EXERCISE GOAL
Lines from the one containing "orange ring: 2 -> 1" through the last one in the data below: write them out word for word, and only them.

----------

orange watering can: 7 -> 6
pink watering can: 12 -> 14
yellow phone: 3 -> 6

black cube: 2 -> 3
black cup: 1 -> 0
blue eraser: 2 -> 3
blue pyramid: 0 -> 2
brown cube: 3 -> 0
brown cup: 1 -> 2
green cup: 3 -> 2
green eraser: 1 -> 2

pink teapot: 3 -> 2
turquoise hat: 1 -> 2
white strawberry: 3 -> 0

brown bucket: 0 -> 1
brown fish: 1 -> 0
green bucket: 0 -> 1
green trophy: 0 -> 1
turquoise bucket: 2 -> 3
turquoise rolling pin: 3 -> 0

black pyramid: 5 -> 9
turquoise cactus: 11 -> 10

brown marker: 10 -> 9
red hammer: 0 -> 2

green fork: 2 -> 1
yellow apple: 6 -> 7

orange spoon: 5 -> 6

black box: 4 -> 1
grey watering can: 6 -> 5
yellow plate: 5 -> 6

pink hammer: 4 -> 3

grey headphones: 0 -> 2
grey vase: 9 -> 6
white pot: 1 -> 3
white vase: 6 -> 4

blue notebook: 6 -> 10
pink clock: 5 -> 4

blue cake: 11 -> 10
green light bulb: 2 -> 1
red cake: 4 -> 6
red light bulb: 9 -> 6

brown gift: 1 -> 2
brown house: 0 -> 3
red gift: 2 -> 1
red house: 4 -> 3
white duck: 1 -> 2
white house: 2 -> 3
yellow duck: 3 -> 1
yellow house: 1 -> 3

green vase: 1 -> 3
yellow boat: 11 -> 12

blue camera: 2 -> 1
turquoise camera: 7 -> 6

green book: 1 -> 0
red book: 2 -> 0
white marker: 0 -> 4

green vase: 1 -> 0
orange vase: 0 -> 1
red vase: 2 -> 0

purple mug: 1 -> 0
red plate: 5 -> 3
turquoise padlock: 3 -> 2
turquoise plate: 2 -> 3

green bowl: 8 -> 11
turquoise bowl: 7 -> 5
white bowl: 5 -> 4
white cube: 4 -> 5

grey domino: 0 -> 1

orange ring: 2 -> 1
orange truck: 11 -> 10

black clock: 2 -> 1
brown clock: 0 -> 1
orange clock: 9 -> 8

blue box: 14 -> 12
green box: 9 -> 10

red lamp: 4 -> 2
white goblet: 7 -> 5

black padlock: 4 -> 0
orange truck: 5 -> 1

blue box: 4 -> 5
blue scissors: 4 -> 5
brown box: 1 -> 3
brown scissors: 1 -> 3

----------

TASK OUTPUT
orange ring: 2 -> 1
orange truck: 11 -> 10

black clock: 2 -> 1
brown clock: 0 -> 1
orange clock: 9 -> 8

blue box: 14 -> 12
green box: 9 -> 10

red lamp: 4 -> 2
white goblet: 7 -> 5

black padlock: 4 -> 0
orange truck: 5 -> 1

blue box: 4 -> 5
blue scissors: 4 -> 5
brown box: 1 -> 3
brown scissors: 1 -> 3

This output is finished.